[[ Supplied data open ]]

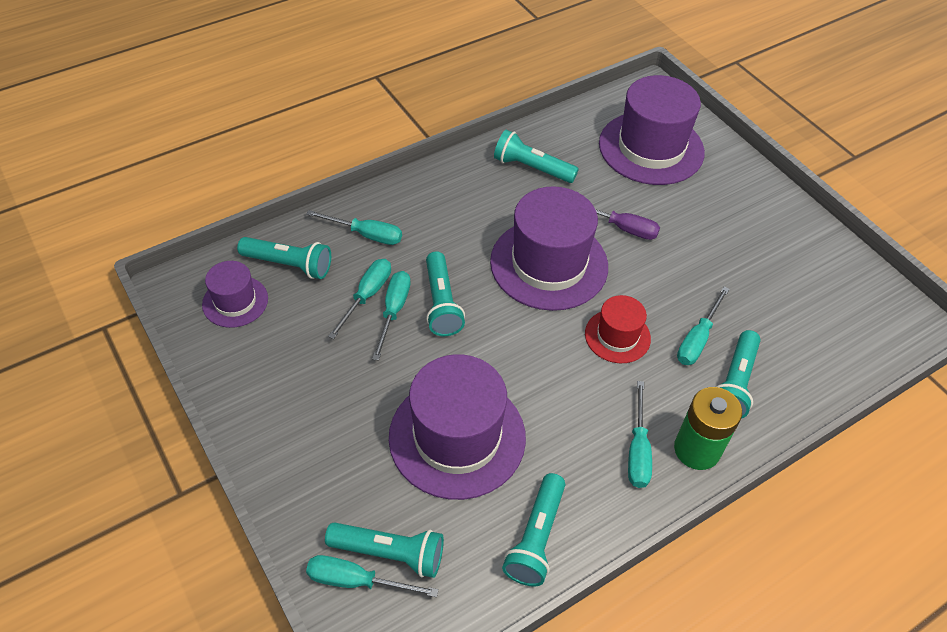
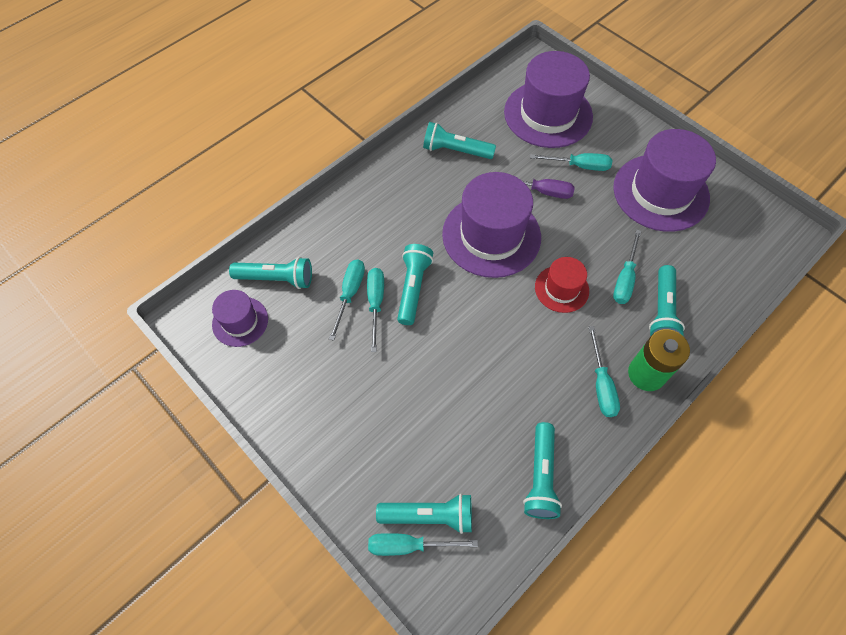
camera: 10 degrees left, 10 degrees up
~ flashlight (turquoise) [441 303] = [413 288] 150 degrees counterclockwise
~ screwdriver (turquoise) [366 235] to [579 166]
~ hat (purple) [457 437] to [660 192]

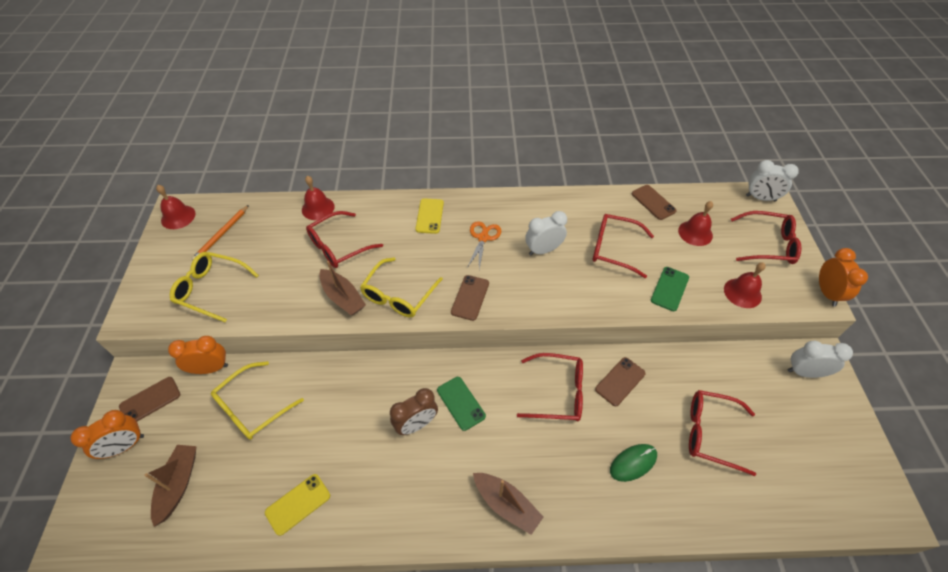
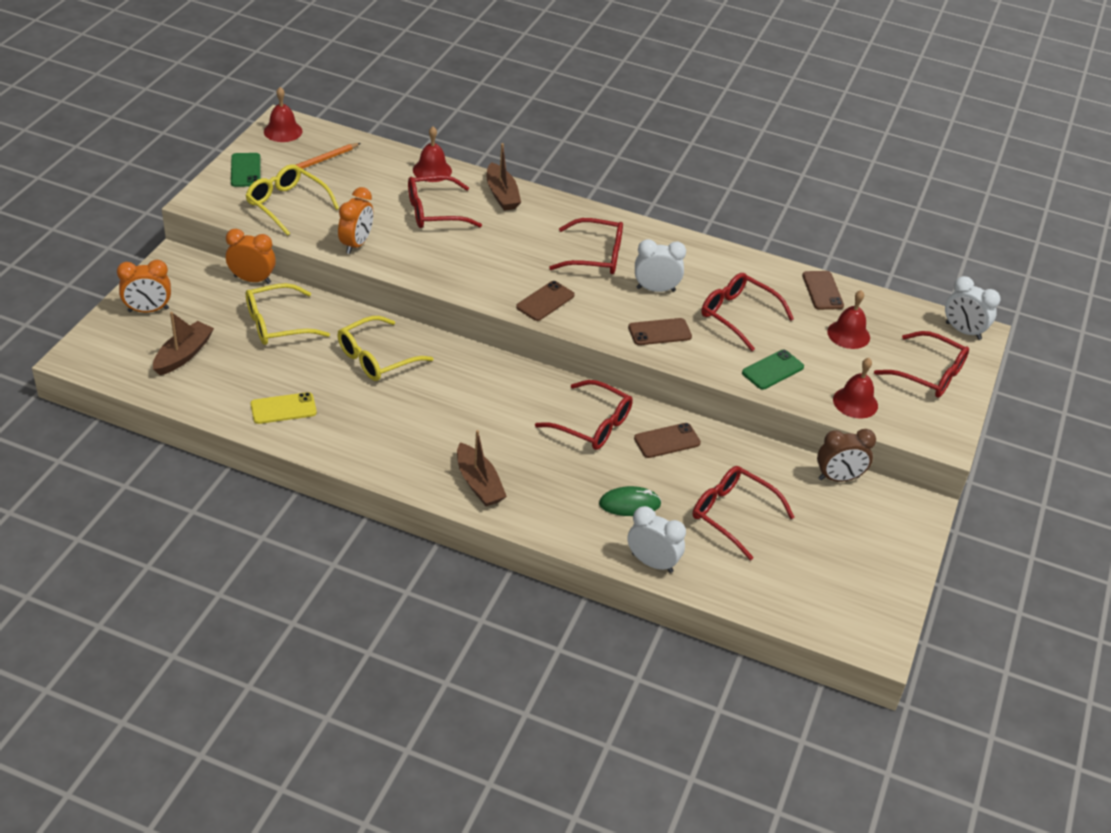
camera: 20 degrees right, 10 degrees down
~ phone (green) [461 403] to [245 170]
~ glasses (yellow) [398 295] to [376 358]
~ clock (orange) [826 293] to [356 244]
~ boat (brown) [343 297] to [502 195]
~ scissors (orange) [483 238] to glasses (red) [596 256]
~ phone (brown) [150 400] to [659 332]
~ clock (white) [804 372] to [652 563]
~ clock (brown) [416 424] to [838 478]
- phone (yellow) [429 216]

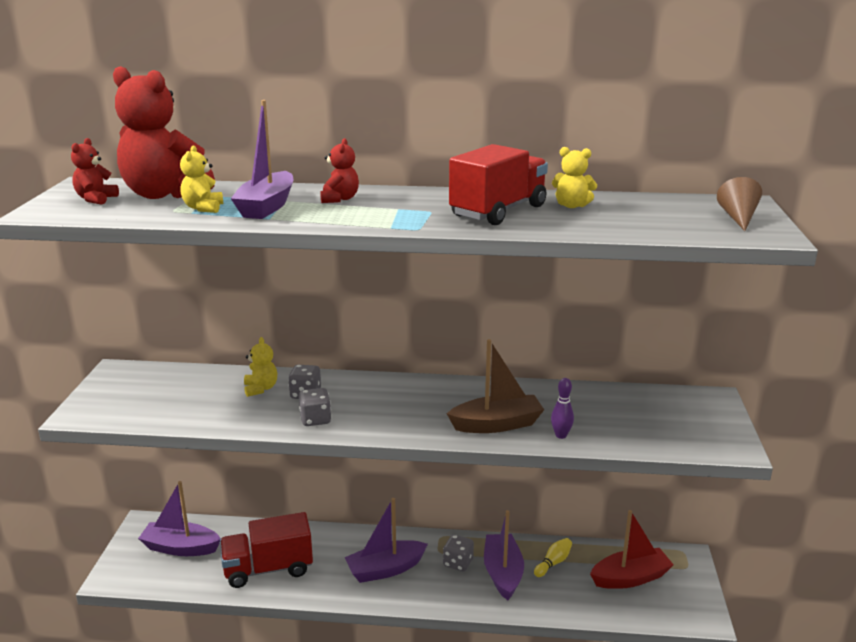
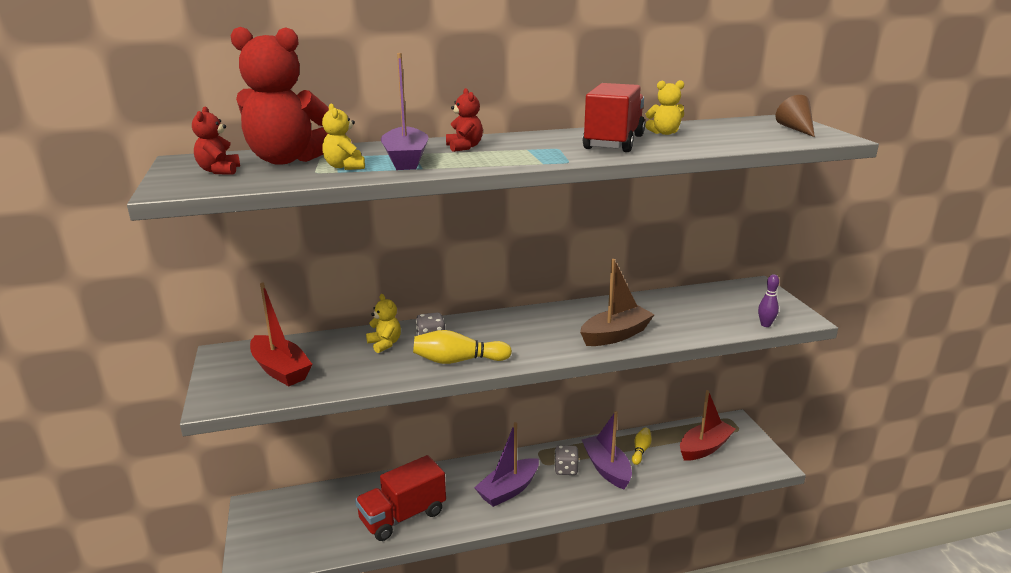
camera: 20 degrees left, 0 degrees up
+ boat (red) [280 370]
~ dice (grey) [315 420] to bowling pin (yellow) [458 360]
~ bowling pin (purple) [561 435] to [765 325]
- boat (purple) [180 548]

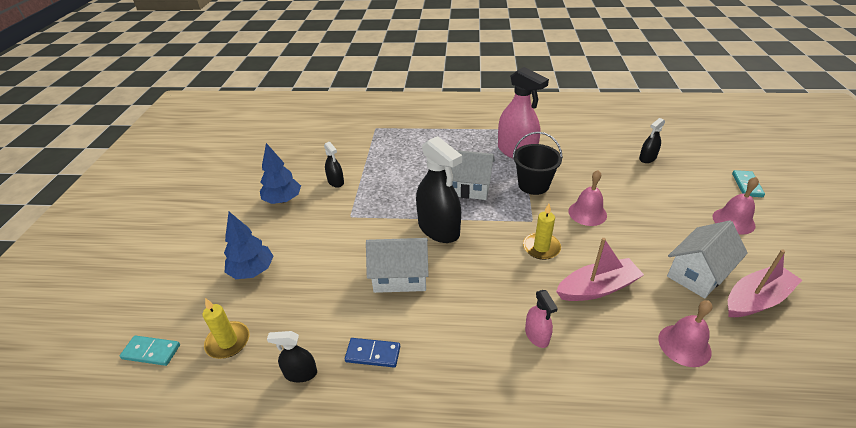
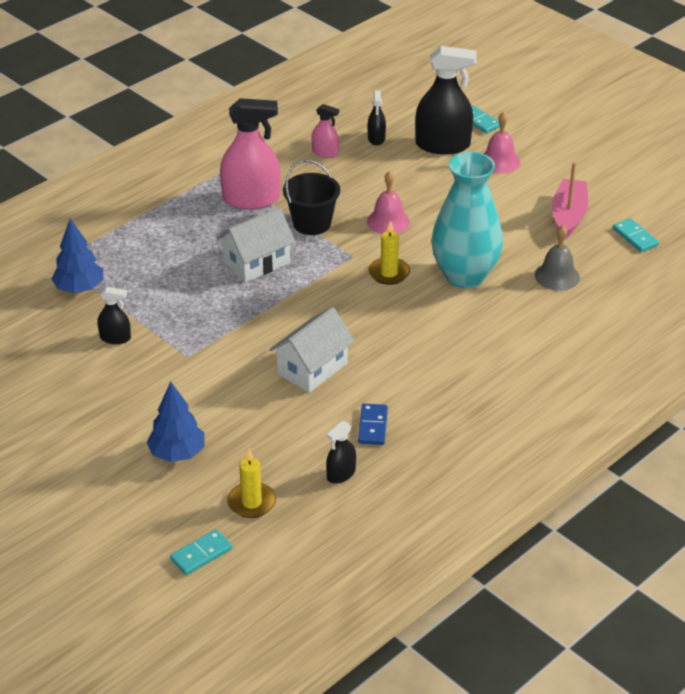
camera: 50 degrees left, 0 degrees up
~ tree (blue) [283 200] to [79 288]
~ spray bottle (pink) [537 335] to [325 153]
~ domino (blue) [373 354] = [372 426] 45 degrees counterclockwise
~ spray bottle (black) [438 229] to [443 145]
~ boat (pink) [597 288] to vase (turquoise) [464 276]
~ bell (pink) [684 345] to bell (grey) [557 276]
+ domino (turquoise) [635 237]
- house (white) [698 273]

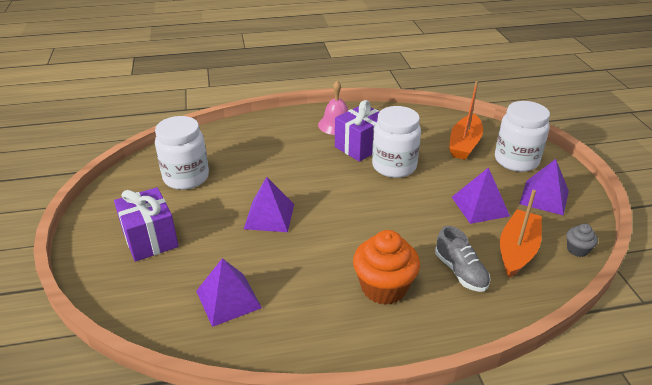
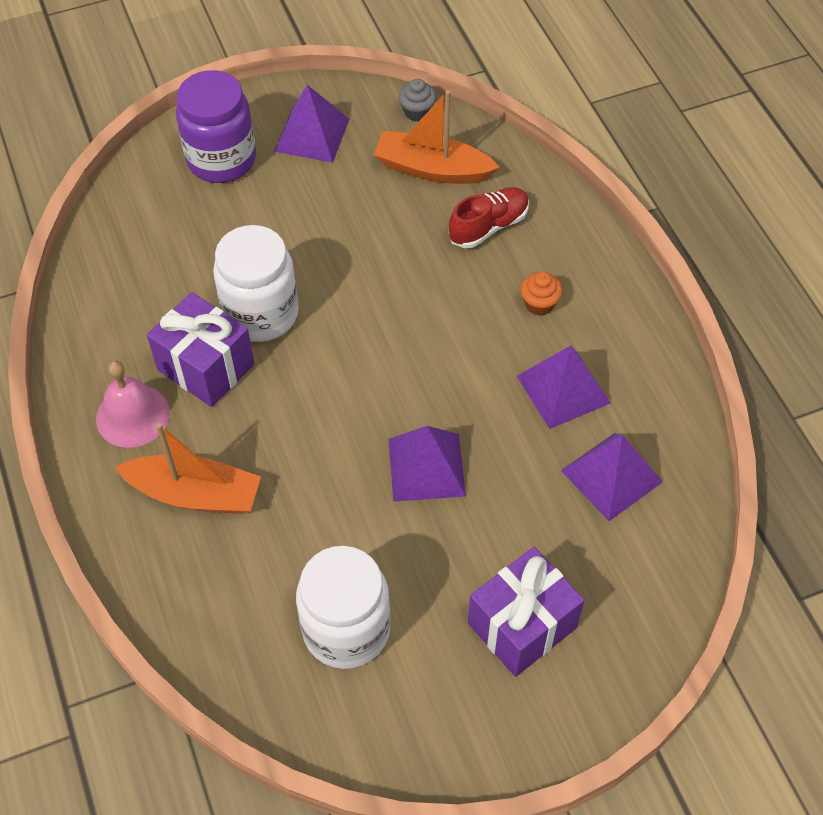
camera: 100 degrees left, 20 degrees up
~ boat (orange) [464 144] to [195 494]
~ jar (white) [516 160] to jar (purple) [221 160]
~ shoe (grey) [460 272] to shoe (red) [488 226]
~ pyramid (purple) [480 206] to [563 389]
~ cupcake (orange) [384 287] = [539 304] x0.49

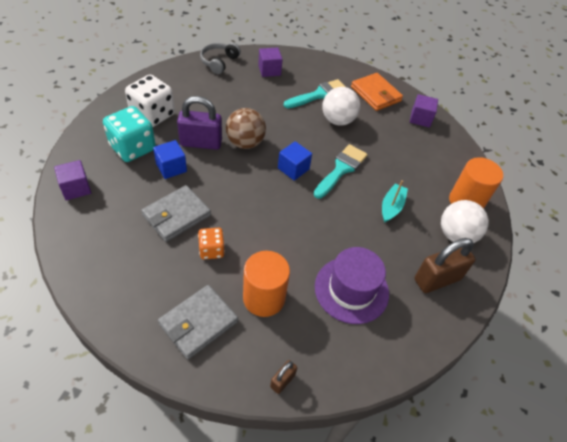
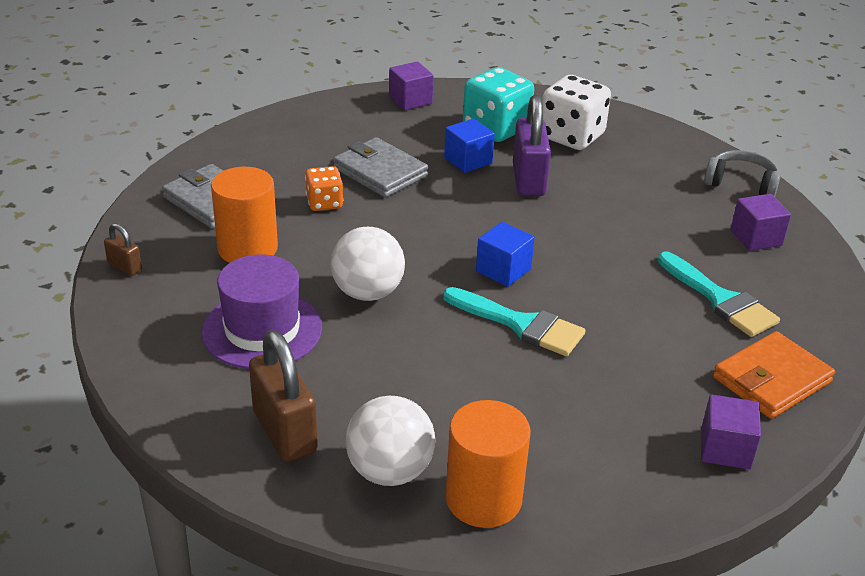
camera: 90 degrees right, 15 degrees down
~ ball (white) [338 120] to [367 293]
- ball (brown) [245 143]
- boat (turquoise) [391 207]

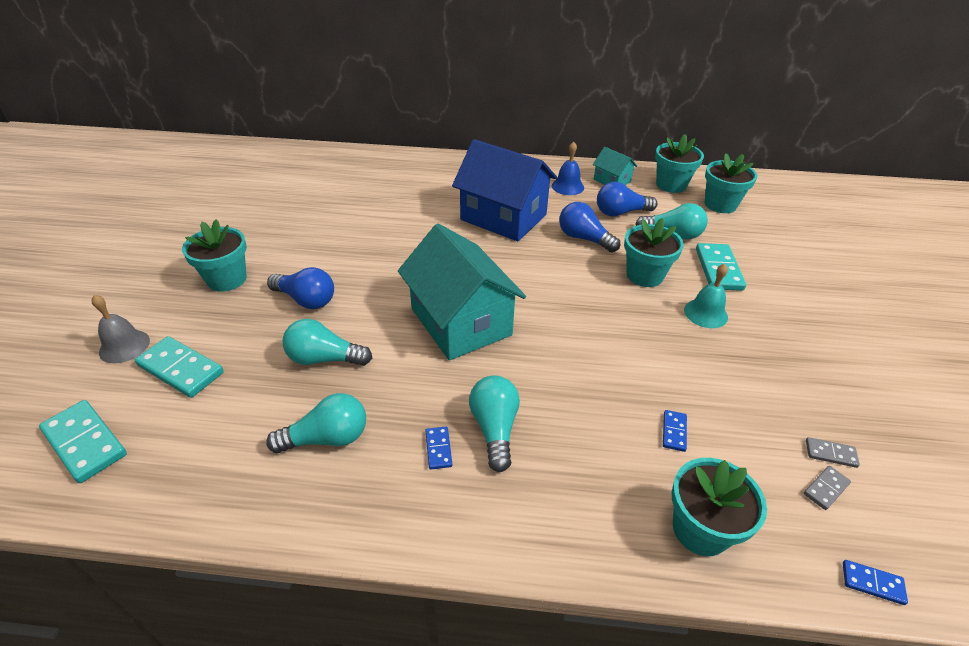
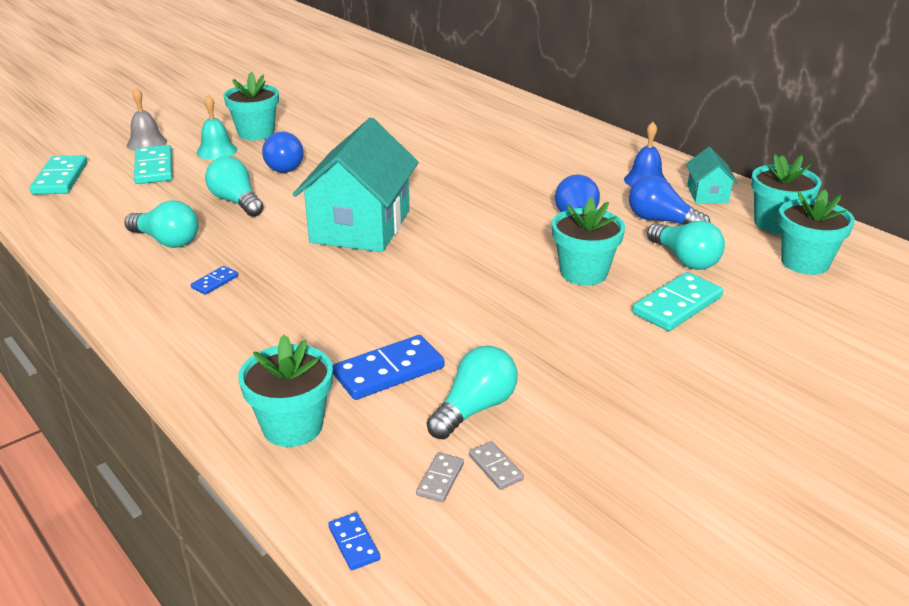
camera: 45 degrees right, 10 degrees down
~ bell (turquoise) [705 313] to [216 151]
~ domino (blue) [674 432] = [389 371] x2.00
~ domino (grey) [826 489] = [440 479] 75 degrees counterclockwise
~ light bulb (turquoise) [494 429] to [474 408]
- house (blue) [503 217]

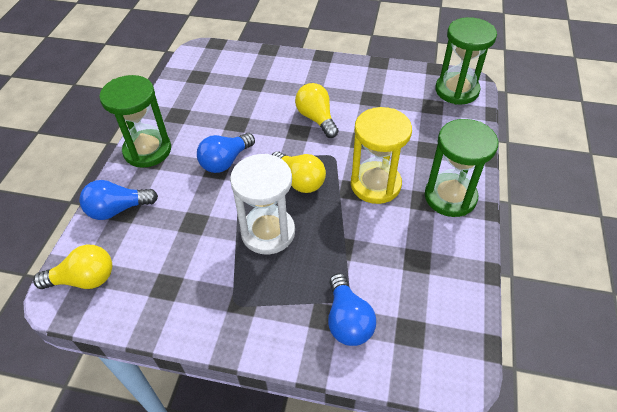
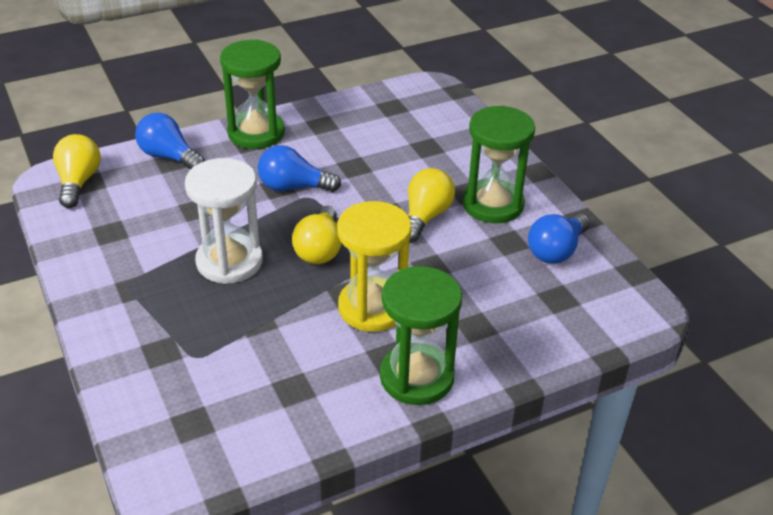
camera: 50 degrees right, 10 degrees down
~ light bulb (yellow) [84 279] = [78 182] 135 degrees counterclockwise
~ hourglass (green) [456 90] to [493 204]
~ light bulb (blue) [347 320] to [556 251]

[[ Supplied data closed ]]

Each entry above should come back word for word, and no picture should come with it.

- _Answer to the problem_
camera: 10 degrees left, 10 degrees up
~ flashlight (turquoise) [441 303] = [413 288] 150 degrees counterclockwise
~ screwdriver (turquoise) [366 235] to [579 166]
~ hat (purple) [457 437] to [660 192]

camera: 20 degrees right, 10 degrees down
~ phone (green) [461 403] to [245 170]
~ glasses (yellow) [398 295] to [376 358]
~ clock (orange) [826 293] to [356 244]
~ boat (brown) [343 297] to [502 195]
~ scissors (orange) [483 238] to glasses (red) [596 256]
~ phone (brown) [150 400] to [659 332]
~ clock (white) [804 372] to [652 563]
~ clock (brown) [416 424] to [838 478]
- phone (yellow) [429 216]

camera: 20 degrees left, 0 degrees up
+ boat (red) [280 370]
~ dice (grey) [315 420] to bowling pin (yellow) [458 360]
~ bowling pin (purple) [561 435] to [765 325]
- boat (purple) [180 548]

camera: 50 degrees left, 0 degrees up
~ tree (blue) [283 200] to [79 288]
~ spray bottle (pink) [537 335] to [325 153]
~ domino (blue) [373 354] = [372 426] 45 degrees counterclockwise
~ spray bottle (black) [438 229] to [443 145]
~ boat (pink) [597 288] to vase (turquoise) [464 276]
~ bell (pink) [684 345] to bell (grey) [557 276]
+ domino (turquoise) [635 237]
- house (white) [698 273]

camera: 100 degrees left, 20 degrees up
~ boat (orange) [464 144] to [195 494]
~ jar (white) [516 160] to jar (purple) [221 160]
~ shoe (grey) [460 272] to shoe (red) [488 226]
~ pyramid (purple) [480 206] to [563 389]
~ cupcake (orange) [384 287] = [539 304] x0.49

camera: 90 degrees right, 15 degrees down
~ ball (white) [338 120] to [367 293]
- ball (brown) [245 143]
- boat (turquoise) [391 207]

camera: 45 degrees right, 10 degrees down
~ bell (turquoise) [705 313] to [216 151]
~ domino (blue) [674 432] = [389 371] x2.00
~ domino (grey) [826 489] = [440 479] 75 degrees counterclockwise
~ light bulb (turquoise) [494 429] to [474 408]
- house (blue) [503 217]

camera: 50 degrees right, 10 degrees down
~ light bulb (yellow) [84 279] = [78 182] 135 degrees counterclockwise
~ hourglass (green) [456 90] to [493 204]
~ light bulb (blue) [347 320] to [556 251]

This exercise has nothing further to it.